## Try it
List every line in this data where the string "turquoise" occurs.

[Extracted data entries]
——————————

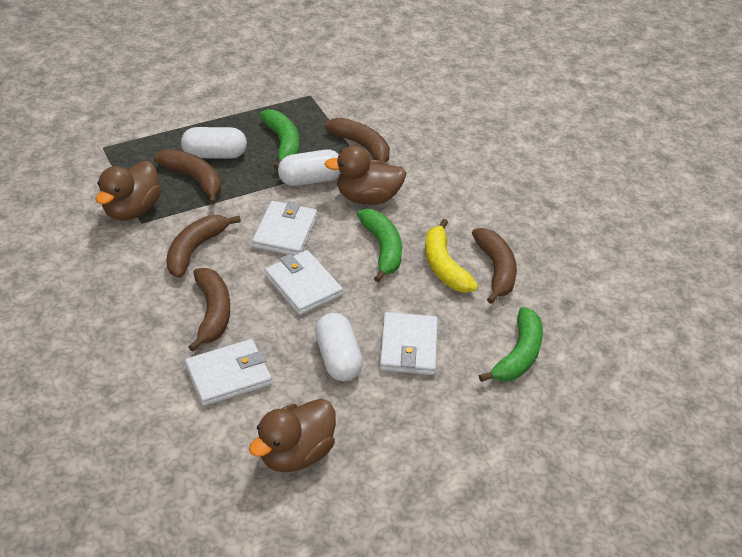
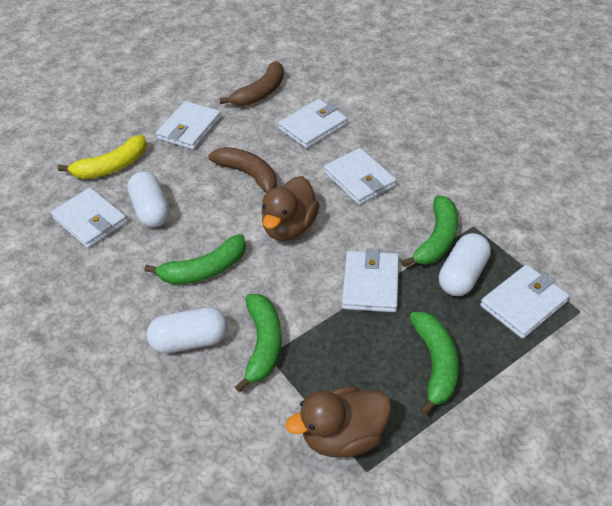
brown banana: 5 -> 2
brown duck: 3 -> 2
green banana: 3 -> 4
white wallet: 4 -> 6

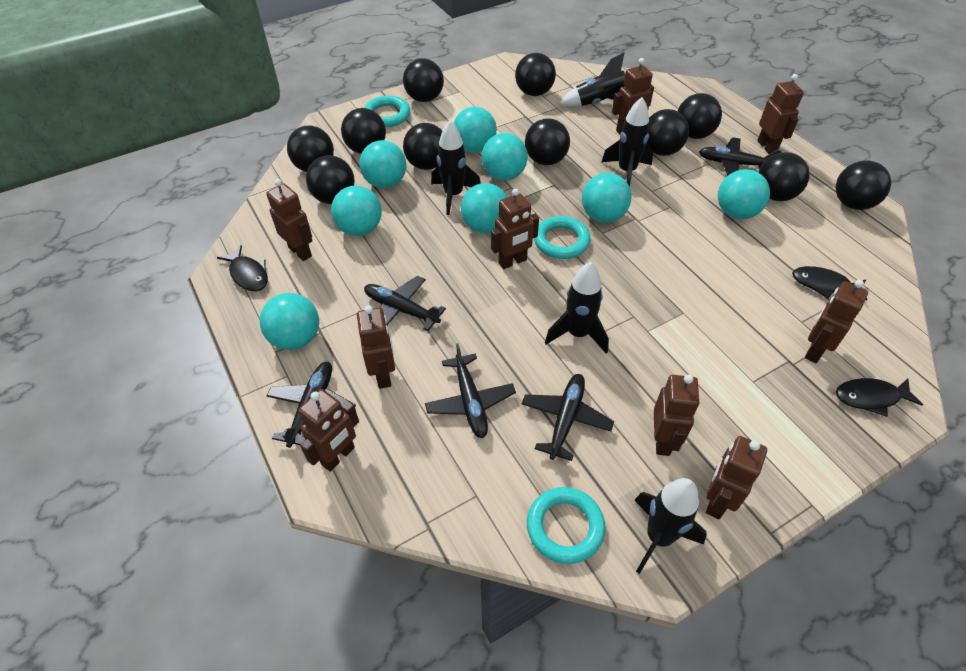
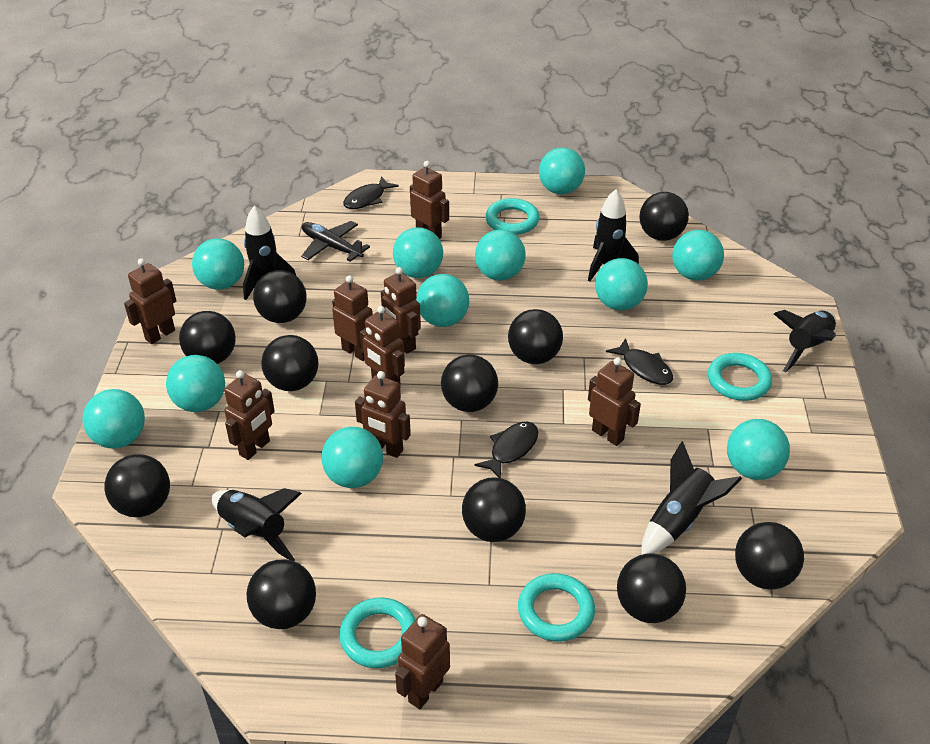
black plane: 5 -> 1
turquoise ball: 8 -> 11
turquoise ring: 3 -> 4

——————————

## Result of the task
turquoise ball: 8 -> 11
turquoise ring: 3 -> 4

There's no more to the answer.